What you will do:
With the pictures excluded, reproduce all of the data exactly.

Information provided:
◇ ◇ ◇ ◇ ◇ ◇ ◇

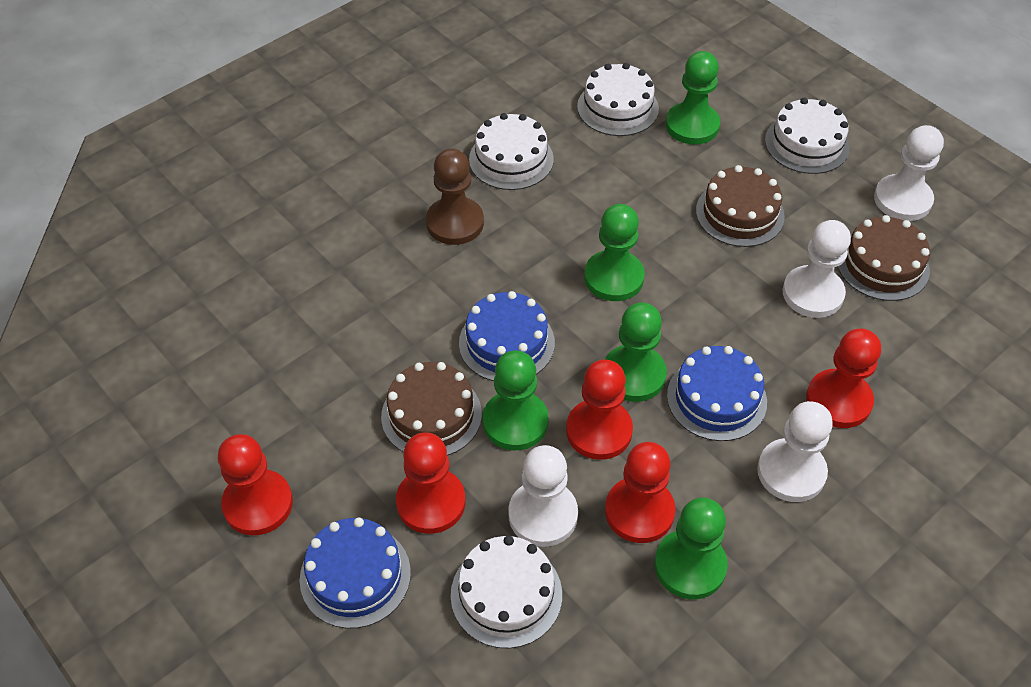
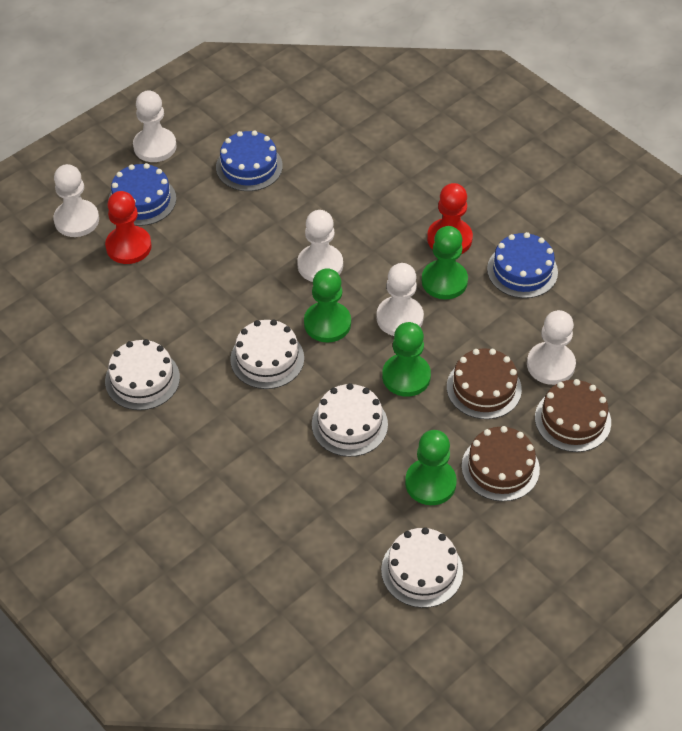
brown pawn: 1 -> 0
green pawn: 5 -> 4
red pawn: 5 -> 2
white pawn: 4 -> 5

◇ ◇ ◇ ◇ ◇ ◇ ◇

Result of this task:
brown pawn: 1 -> 0
green pawn: 5 -> 4
red pawn: 5 -> 2
white pawn: 4 -> 5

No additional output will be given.